### Problem
How many lines in the data below contain the string "outside", counting only matches with the same case? Reply with the number alone.

Records supplied section start

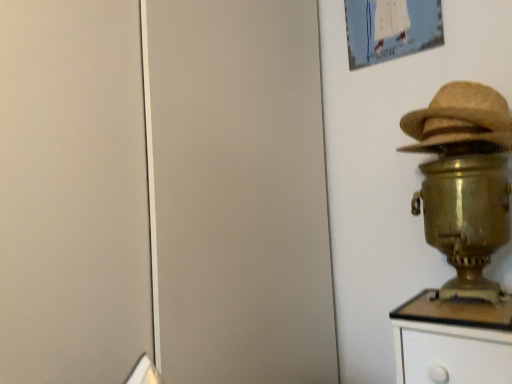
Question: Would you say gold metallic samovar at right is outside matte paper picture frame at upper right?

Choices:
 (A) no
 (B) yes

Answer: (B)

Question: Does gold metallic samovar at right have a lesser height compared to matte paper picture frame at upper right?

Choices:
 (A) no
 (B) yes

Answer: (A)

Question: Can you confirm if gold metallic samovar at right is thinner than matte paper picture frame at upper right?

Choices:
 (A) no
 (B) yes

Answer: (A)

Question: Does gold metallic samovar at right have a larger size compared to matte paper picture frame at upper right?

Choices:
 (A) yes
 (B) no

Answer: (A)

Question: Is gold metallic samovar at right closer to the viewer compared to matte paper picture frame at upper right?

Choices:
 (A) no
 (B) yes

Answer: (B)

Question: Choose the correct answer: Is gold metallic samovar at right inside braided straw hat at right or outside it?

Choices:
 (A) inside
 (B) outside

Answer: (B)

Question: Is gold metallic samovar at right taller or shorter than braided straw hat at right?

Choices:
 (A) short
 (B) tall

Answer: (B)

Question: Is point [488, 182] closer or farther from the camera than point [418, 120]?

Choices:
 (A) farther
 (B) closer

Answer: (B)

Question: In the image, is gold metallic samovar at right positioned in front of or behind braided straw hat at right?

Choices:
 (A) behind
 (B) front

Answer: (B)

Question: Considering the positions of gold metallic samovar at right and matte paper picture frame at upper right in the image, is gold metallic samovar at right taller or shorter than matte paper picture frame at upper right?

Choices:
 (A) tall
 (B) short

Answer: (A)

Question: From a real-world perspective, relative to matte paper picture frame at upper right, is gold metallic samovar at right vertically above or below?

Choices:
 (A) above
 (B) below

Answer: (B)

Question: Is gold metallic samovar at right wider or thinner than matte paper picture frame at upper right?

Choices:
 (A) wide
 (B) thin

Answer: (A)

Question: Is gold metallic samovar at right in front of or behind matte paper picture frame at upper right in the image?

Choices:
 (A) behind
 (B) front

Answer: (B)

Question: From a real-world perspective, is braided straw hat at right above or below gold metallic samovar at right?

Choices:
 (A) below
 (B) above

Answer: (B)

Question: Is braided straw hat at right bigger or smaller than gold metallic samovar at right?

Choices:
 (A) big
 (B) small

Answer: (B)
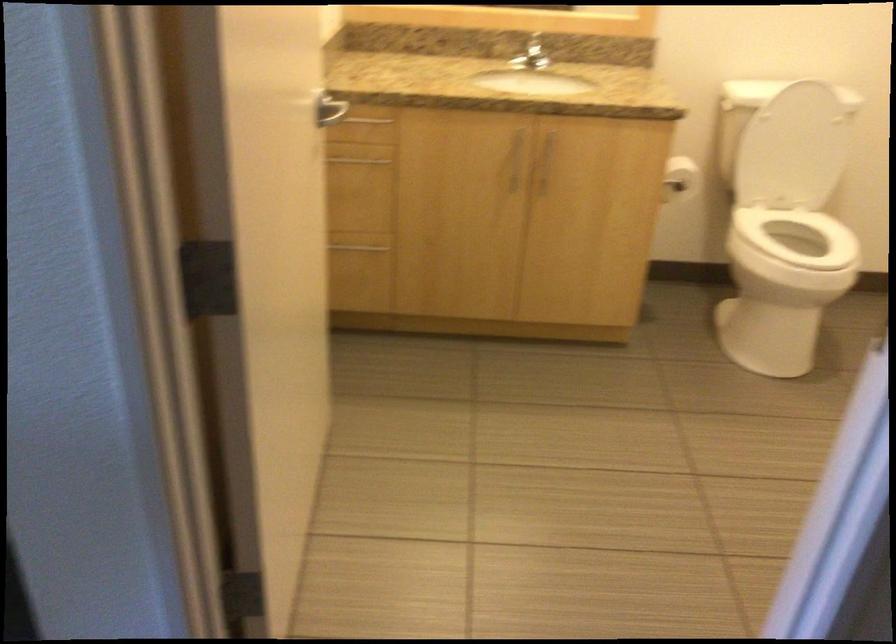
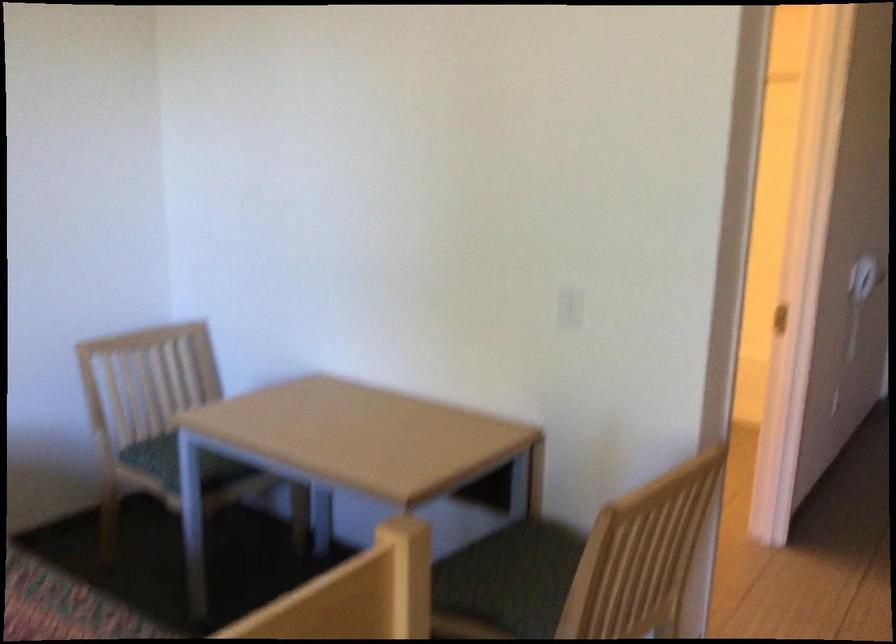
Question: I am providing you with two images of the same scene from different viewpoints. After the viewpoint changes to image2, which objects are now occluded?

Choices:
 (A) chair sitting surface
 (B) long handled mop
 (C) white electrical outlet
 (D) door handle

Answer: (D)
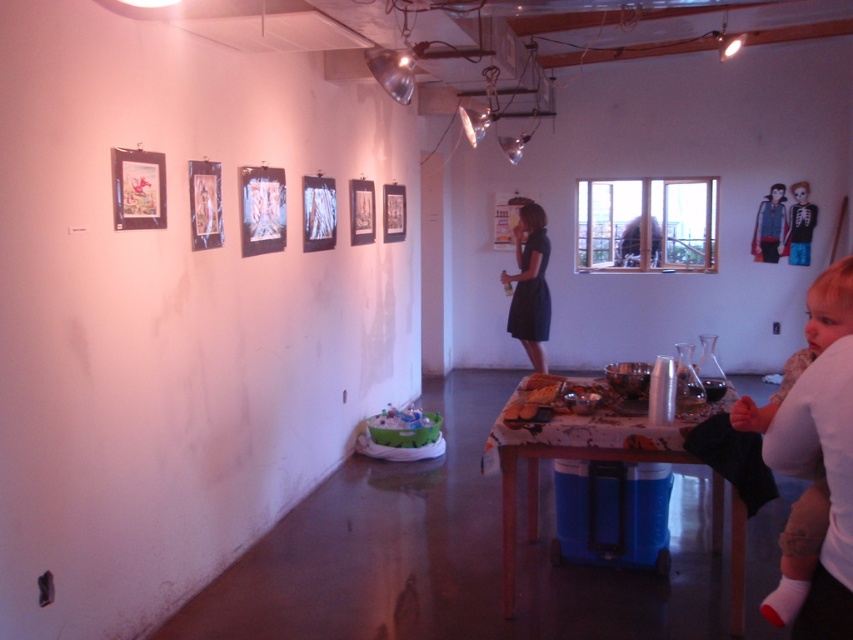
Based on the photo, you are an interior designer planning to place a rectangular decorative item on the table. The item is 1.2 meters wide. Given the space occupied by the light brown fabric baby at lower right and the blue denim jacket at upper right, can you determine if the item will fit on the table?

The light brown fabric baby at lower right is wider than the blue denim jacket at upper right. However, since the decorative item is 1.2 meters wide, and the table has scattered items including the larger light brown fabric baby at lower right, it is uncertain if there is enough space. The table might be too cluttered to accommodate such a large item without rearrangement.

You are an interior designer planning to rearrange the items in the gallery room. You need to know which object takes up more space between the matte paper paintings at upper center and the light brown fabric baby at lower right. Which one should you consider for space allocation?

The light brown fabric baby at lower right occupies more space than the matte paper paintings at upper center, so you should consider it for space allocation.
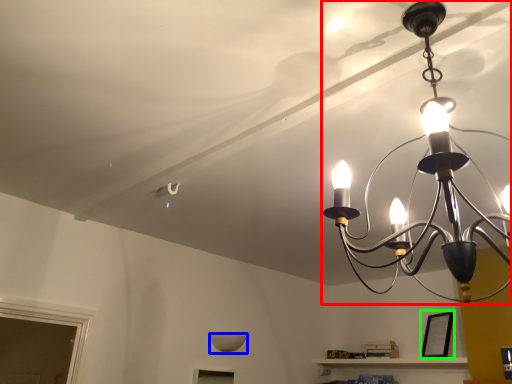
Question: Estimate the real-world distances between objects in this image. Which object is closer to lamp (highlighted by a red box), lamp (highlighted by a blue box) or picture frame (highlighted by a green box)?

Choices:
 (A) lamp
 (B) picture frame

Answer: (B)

Records supplied section end
Records supplied section start

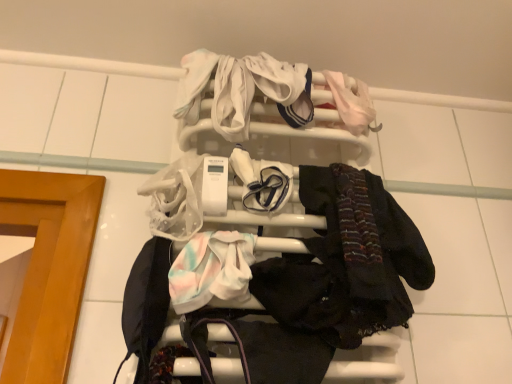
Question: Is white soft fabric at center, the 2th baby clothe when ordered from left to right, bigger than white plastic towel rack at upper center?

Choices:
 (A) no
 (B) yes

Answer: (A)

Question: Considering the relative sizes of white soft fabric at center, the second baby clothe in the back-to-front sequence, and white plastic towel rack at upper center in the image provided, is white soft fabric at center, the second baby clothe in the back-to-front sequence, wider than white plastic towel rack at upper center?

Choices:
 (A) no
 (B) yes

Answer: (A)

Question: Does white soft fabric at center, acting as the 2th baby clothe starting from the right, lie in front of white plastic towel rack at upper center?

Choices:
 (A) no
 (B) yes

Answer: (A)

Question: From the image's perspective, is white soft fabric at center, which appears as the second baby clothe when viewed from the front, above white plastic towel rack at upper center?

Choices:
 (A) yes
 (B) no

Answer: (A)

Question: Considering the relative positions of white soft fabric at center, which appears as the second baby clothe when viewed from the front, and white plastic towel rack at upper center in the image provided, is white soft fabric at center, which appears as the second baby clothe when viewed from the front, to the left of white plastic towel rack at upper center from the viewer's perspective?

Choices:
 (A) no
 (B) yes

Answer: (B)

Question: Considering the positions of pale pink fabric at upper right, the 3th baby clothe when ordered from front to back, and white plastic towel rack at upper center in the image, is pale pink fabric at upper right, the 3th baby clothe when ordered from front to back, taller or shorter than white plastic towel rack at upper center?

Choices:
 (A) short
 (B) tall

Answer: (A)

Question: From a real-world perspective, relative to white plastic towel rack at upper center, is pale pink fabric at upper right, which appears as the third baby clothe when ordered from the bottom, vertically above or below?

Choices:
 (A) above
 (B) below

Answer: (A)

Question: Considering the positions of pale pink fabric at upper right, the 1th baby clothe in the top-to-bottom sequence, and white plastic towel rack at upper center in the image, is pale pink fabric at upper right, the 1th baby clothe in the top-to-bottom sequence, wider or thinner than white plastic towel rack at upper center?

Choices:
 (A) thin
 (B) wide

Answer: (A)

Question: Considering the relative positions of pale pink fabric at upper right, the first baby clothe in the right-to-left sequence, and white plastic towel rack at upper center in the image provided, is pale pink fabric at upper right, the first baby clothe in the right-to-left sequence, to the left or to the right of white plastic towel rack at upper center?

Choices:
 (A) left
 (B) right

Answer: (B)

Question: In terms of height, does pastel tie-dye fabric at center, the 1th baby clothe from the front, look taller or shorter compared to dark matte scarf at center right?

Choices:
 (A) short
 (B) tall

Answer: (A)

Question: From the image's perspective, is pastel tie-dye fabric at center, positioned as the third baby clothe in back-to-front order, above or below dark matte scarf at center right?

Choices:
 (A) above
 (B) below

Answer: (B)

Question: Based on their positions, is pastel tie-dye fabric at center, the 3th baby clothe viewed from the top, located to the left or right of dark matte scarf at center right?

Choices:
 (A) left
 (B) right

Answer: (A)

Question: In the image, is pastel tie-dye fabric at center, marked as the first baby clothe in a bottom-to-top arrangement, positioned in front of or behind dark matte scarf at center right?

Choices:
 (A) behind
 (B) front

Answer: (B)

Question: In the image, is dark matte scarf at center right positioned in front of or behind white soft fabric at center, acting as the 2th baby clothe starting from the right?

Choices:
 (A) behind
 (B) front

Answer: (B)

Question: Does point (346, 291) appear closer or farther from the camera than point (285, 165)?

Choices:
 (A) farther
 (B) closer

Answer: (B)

Records supplied section end

### Written answer
3